Report the number of lines in the data below that hold "white", without any other words.

Start of Dataset records

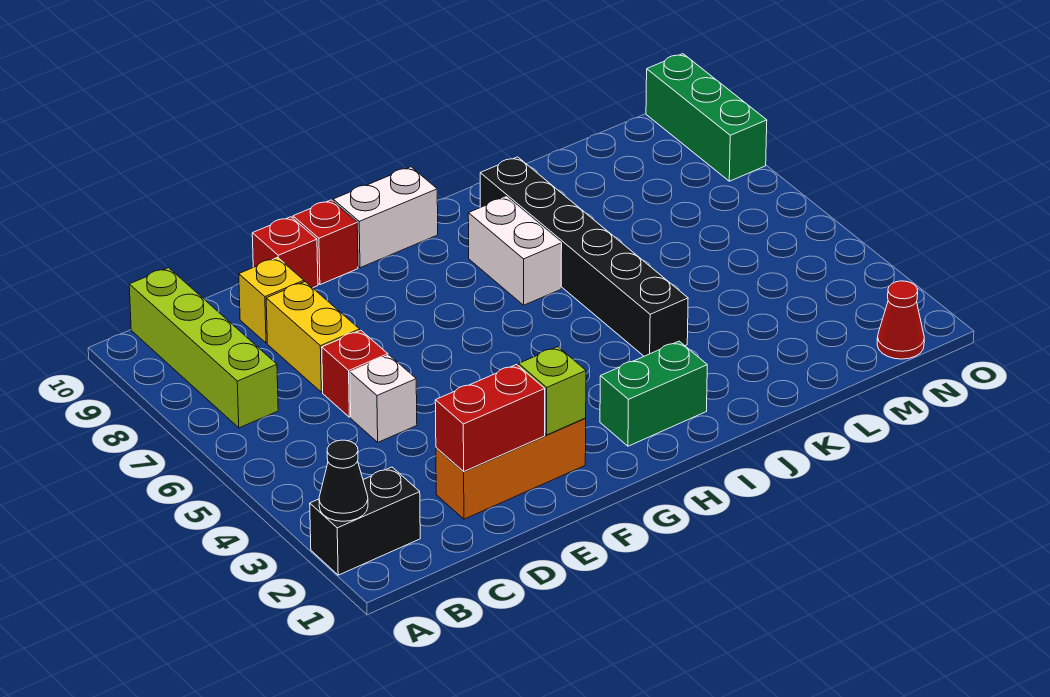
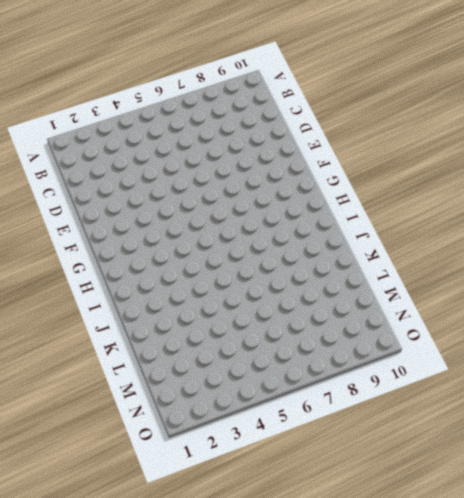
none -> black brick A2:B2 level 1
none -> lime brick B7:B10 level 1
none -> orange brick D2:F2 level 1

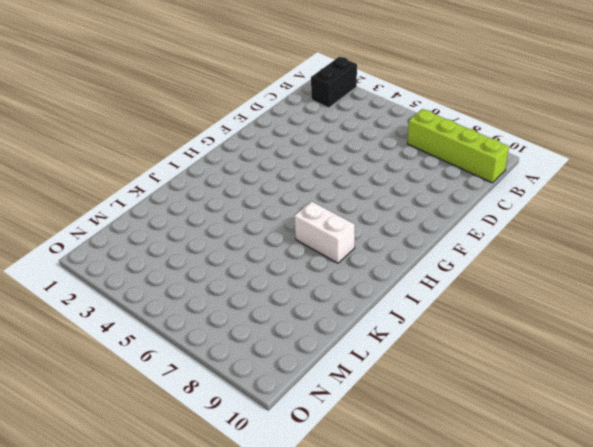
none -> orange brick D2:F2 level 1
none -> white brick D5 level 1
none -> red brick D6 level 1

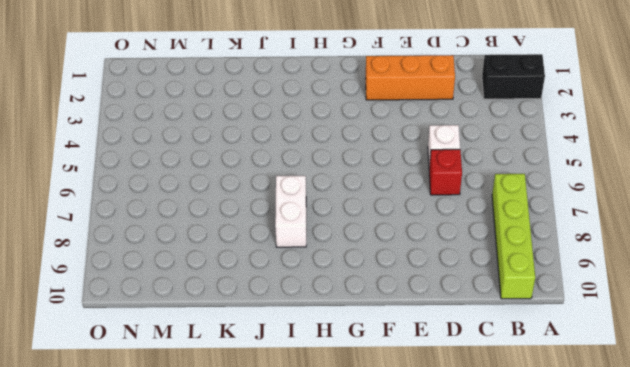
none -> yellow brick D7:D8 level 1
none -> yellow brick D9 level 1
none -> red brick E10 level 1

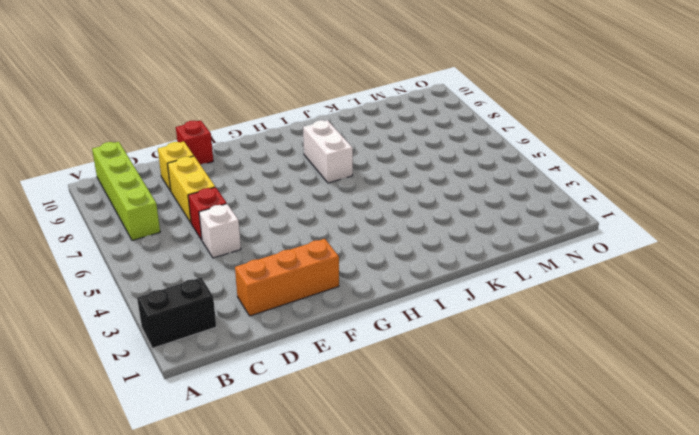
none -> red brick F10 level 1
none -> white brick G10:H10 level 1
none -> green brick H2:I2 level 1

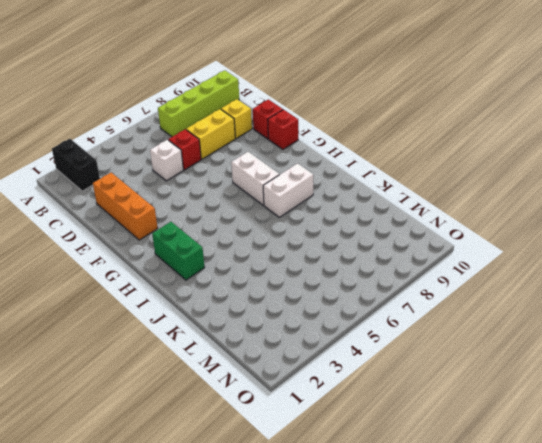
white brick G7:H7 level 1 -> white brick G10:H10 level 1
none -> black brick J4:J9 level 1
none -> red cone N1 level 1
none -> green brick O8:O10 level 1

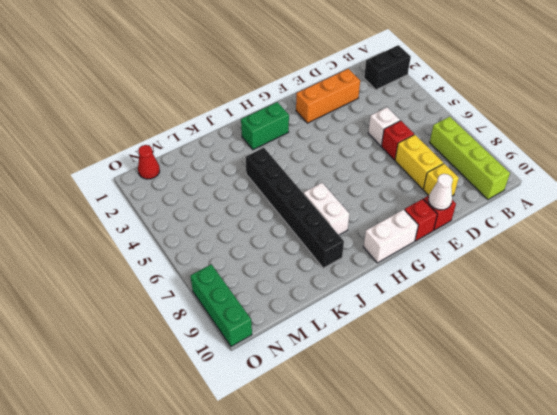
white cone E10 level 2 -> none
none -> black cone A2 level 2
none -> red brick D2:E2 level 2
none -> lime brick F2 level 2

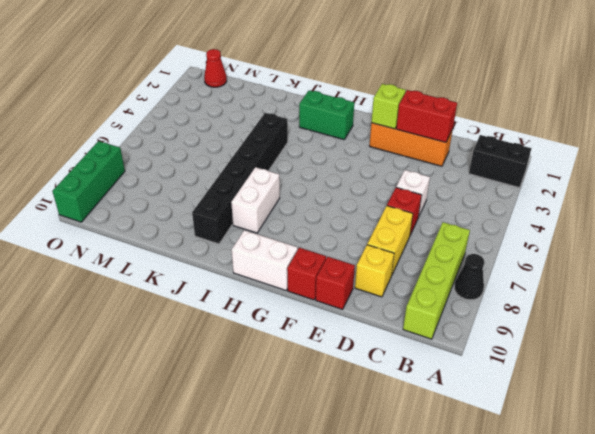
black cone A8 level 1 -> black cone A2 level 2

End of Dataset records
Start of Dataset records

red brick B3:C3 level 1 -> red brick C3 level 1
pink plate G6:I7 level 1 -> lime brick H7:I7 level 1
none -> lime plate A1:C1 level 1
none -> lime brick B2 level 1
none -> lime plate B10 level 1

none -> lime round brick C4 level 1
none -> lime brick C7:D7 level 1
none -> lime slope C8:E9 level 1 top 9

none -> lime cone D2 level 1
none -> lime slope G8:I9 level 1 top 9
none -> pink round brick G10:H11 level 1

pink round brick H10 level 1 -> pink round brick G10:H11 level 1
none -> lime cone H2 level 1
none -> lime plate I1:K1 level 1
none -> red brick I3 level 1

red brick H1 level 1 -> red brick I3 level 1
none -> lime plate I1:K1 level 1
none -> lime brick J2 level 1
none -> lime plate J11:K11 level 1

End of Dataset records
Start of Dataset records

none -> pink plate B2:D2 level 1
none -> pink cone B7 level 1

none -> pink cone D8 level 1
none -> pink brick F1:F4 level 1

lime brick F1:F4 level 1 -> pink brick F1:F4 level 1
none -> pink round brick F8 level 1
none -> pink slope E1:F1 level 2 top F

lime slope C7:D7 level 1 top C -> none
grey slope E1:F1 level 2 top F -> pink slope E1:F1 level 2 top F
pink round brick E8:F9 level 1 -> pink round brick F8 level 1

End of Dataset records

- Task response: 4